TASK TO CARRY OUT: Look for the line with "empty.log: [517,395,553,441] ->"; please transcribe it and every later line in the entries exactly, up to the end, leaving pictures out.

RECORDS FOR THE EXERCISE:

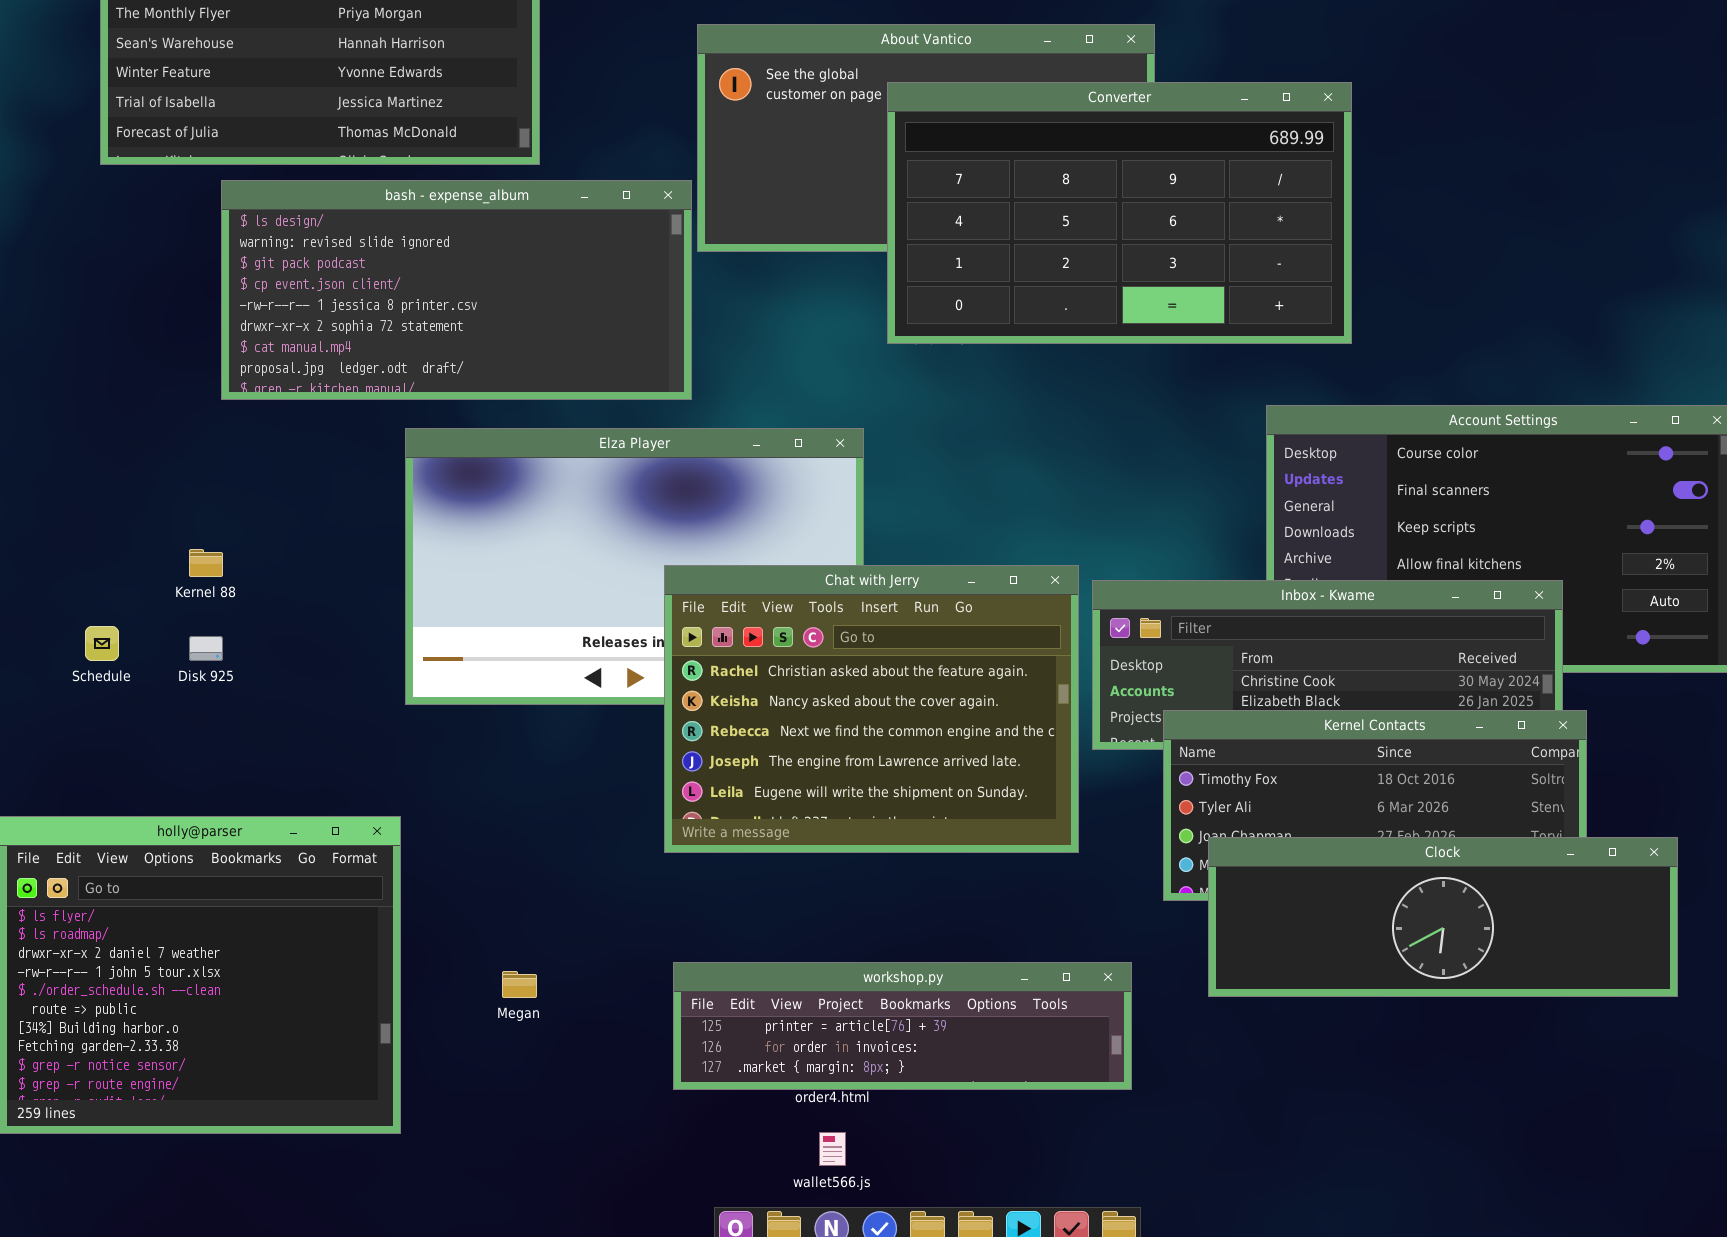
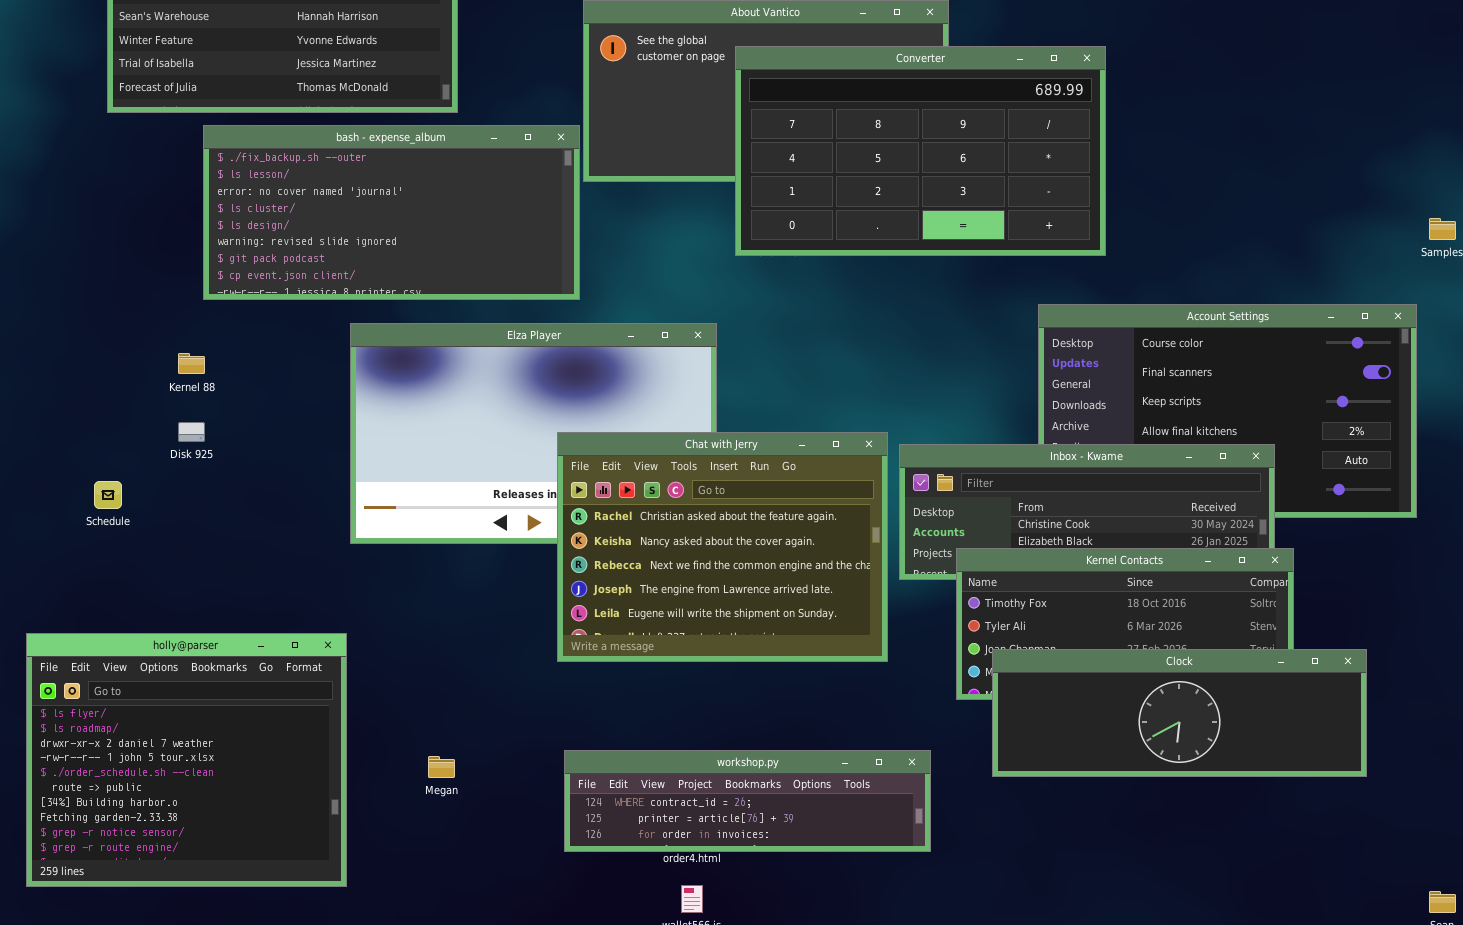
bash - expense_album: [221,180,692,400] -> [203,125,580,300], scrolled up 4 rows
Kernel 88: [189,549,223,577] -> [178,353,205,374], moved
Disk 925: [189,636,223,661] -> [178,422,205,442], moved
workshop.py: [673,962,1132,1090] -> [564,750,931,852], scrolled up 1 row

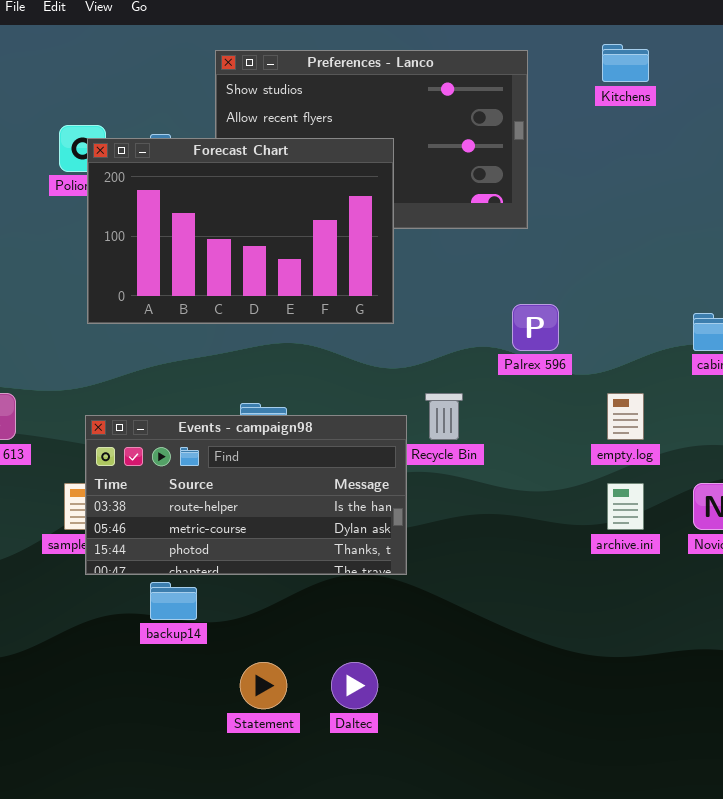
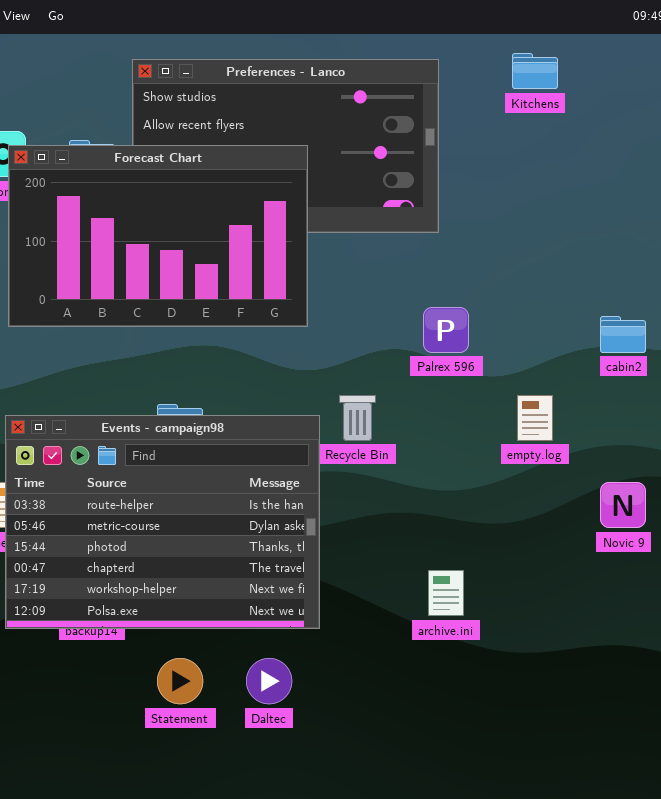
Events - campaign98: [85,415,407,575] -> [5,415,320,629], resized
archive.ini: [607,483,644,530] -> [428,570,464,616], moved

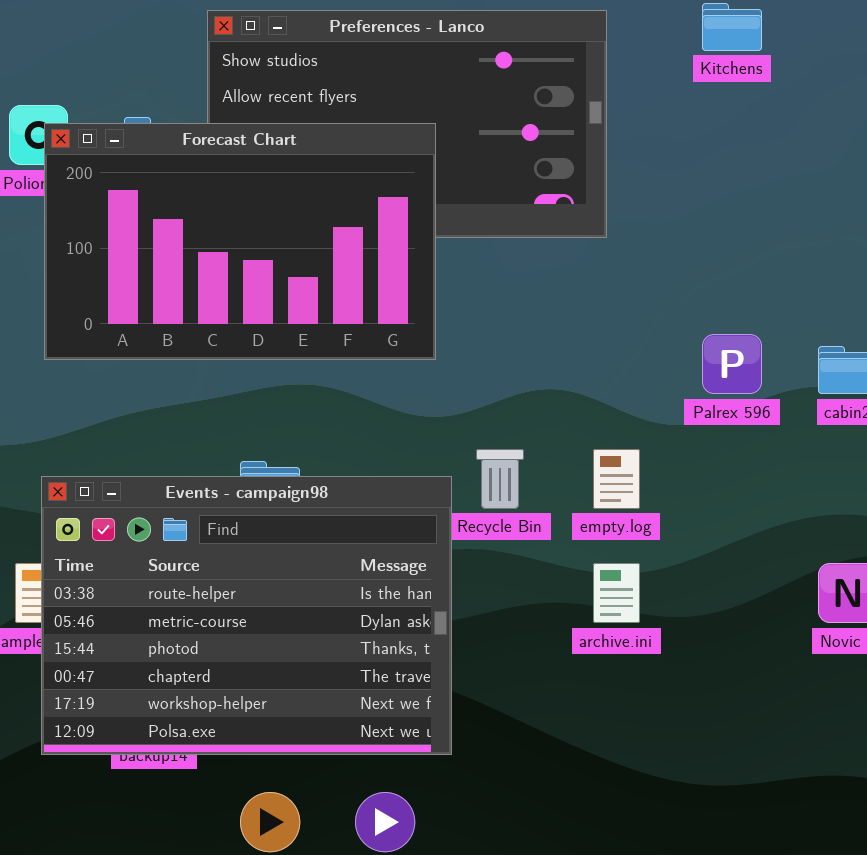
Palrex 596: [423,307,469,353] -> [702,334,762,394], moved
empty.log: [517,395,553,441] -> [593,449,640,509], moved
archive.ini: [428,570,464,616] -> [593,563,640,623], moved

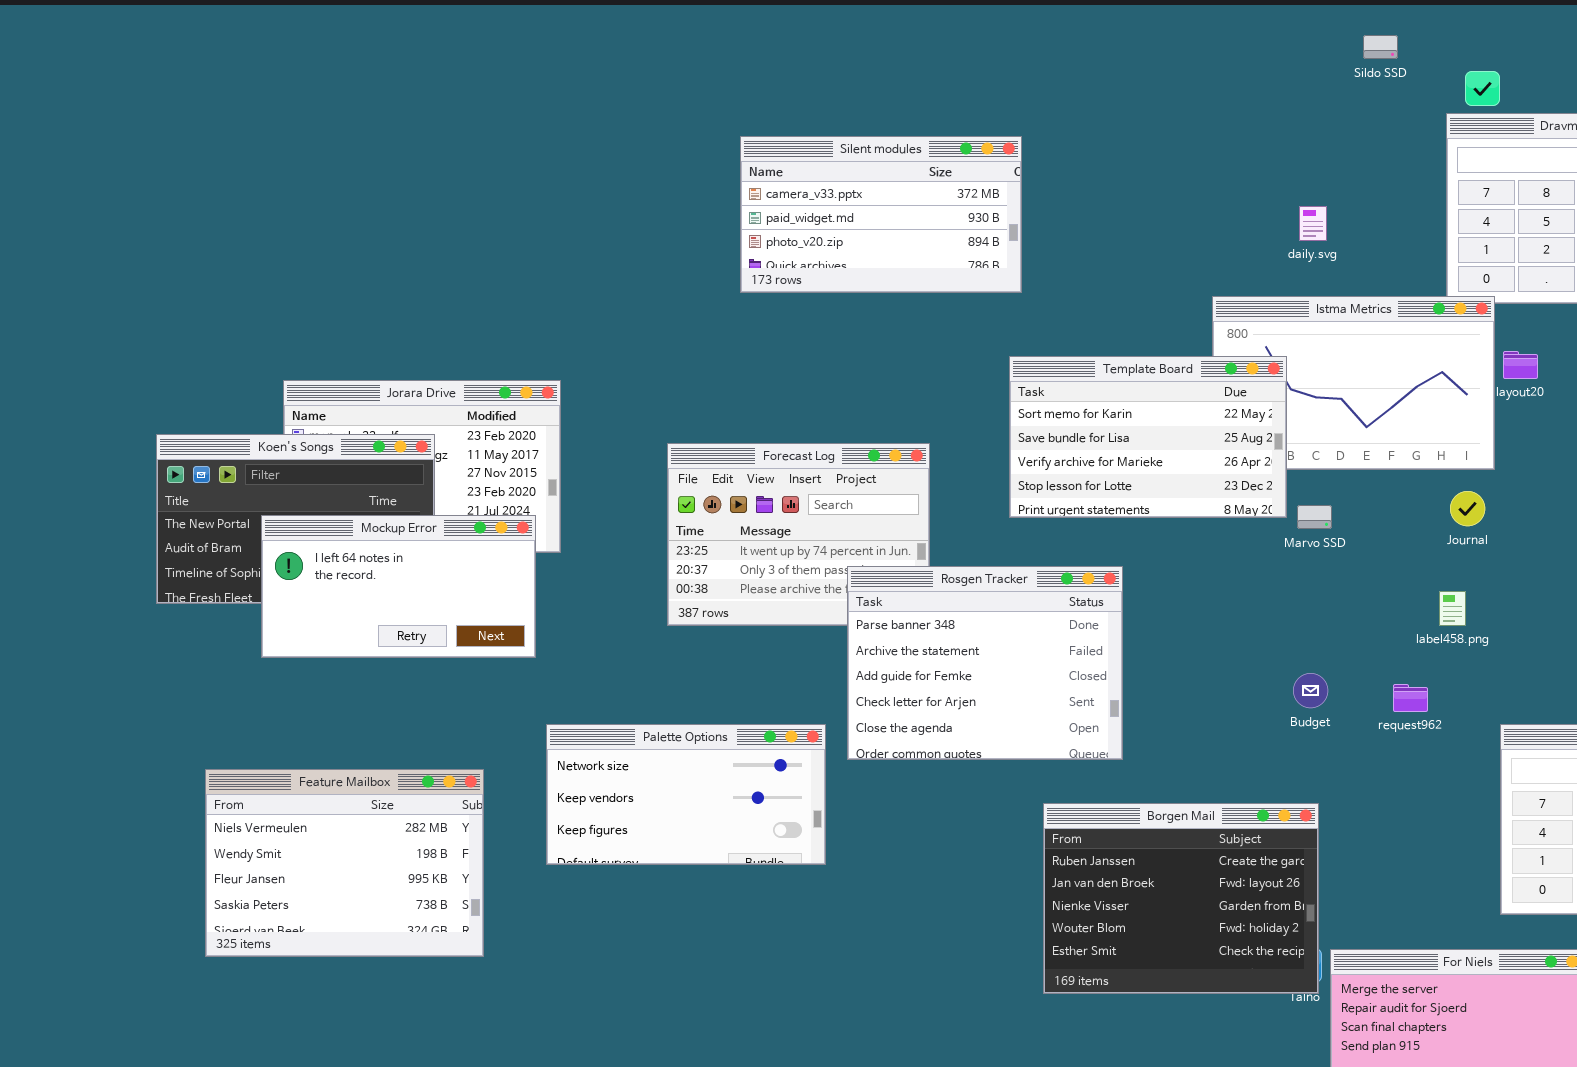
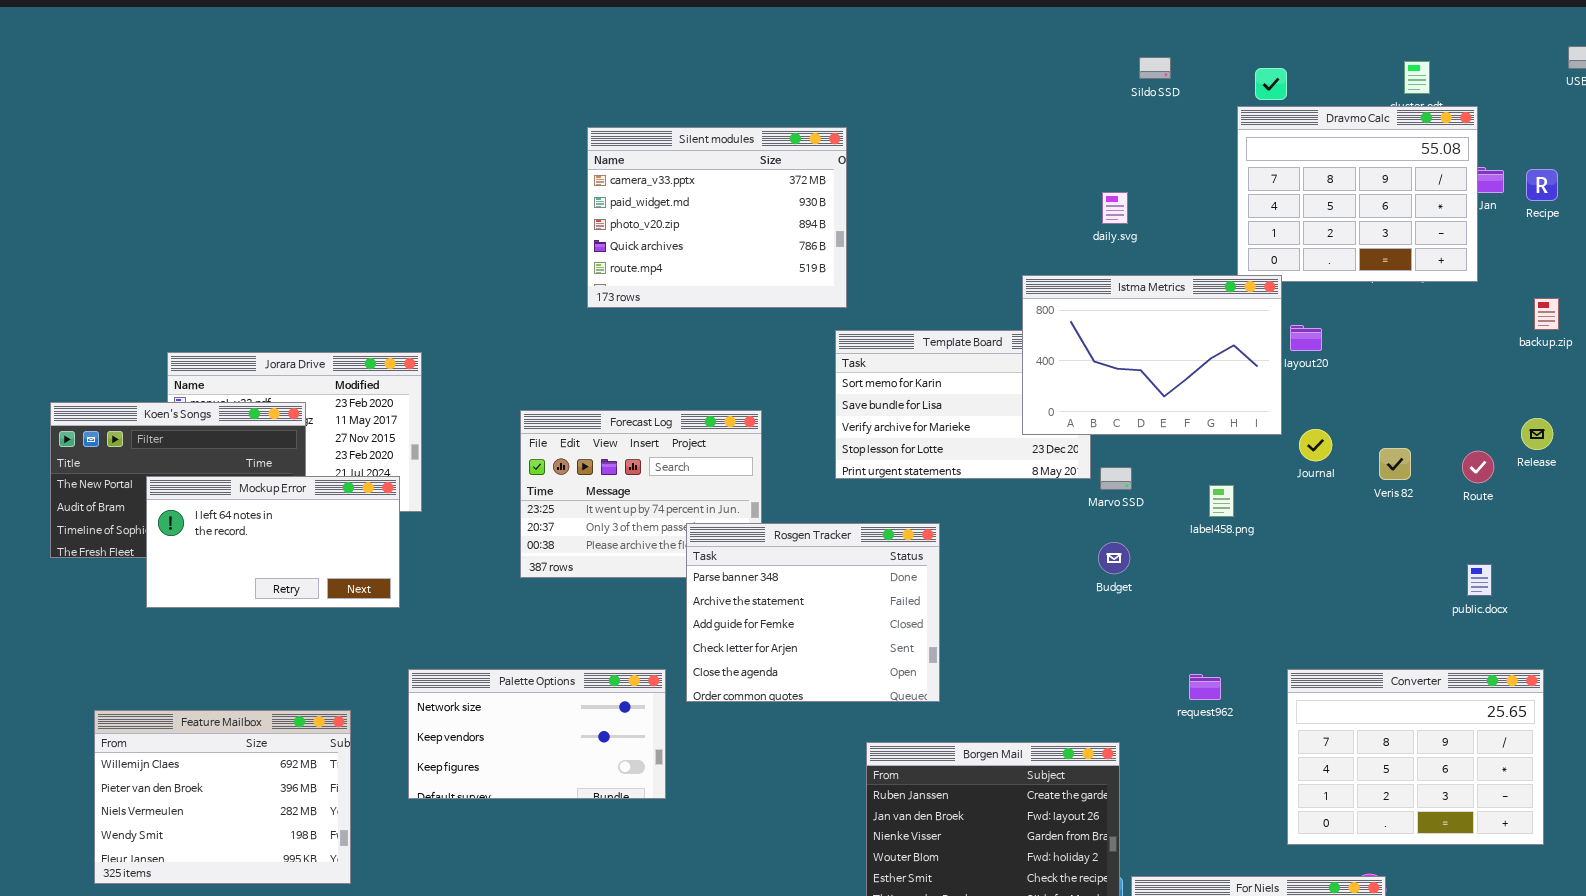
Sildo SSD: [1363,35,1398,59] -> [1139,57,1171,79], moved
Silent modules: [740,136,1022,293] -> [587,127,847,308], resized
Istma Metrics: [1212,296,1495,470] -> [1022,275,1282,435], raised
Journal: [1450,491,1485,526] -> [1299,429,1332,461], moved
label458.png: [1439,591,1466,626] -> [1209,485,1234,517], moved
Budget: [1293,673,1328,708] -> [1098,542,1130,574], moved
request962: [1393,684,1428,712] -> [1189,674,1221,700], moved
Feature Mailbox: [205,769,484,957] -> [94,710,351,884], scrolled up 2 rows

OUTPUT OF THE EXERCISE:
empty.log: [517,395,553,441] -> [593,449,640,509], moved
archive.ini: [428,570,464,616] -> [593,563,640,623], moved

Sildo SSD: [1363,35,1398,59] -> [1139,57,1171,79], moved
Silent modules: [740,136,1022,293] -> [587,127,847,308], resized
Istma Metrics: [1212,296,1495,470] -> [1022,275,1282,435], raised
Journal: [1450,491,1485,526] -> [1299,429,1332,461], moved
label458.png: [1439,591,1466,626] -> [1209,485,1234,517], moved
Budget: [1293,673,1328,708] -> [1098,542,1130,574], moved
request962: [1393,684,1428,712] -> [1189,674,1221,700], moved
Feature Mailbox: [205,769,484,957] -> [94,710,351,884], scrolled up 2 rows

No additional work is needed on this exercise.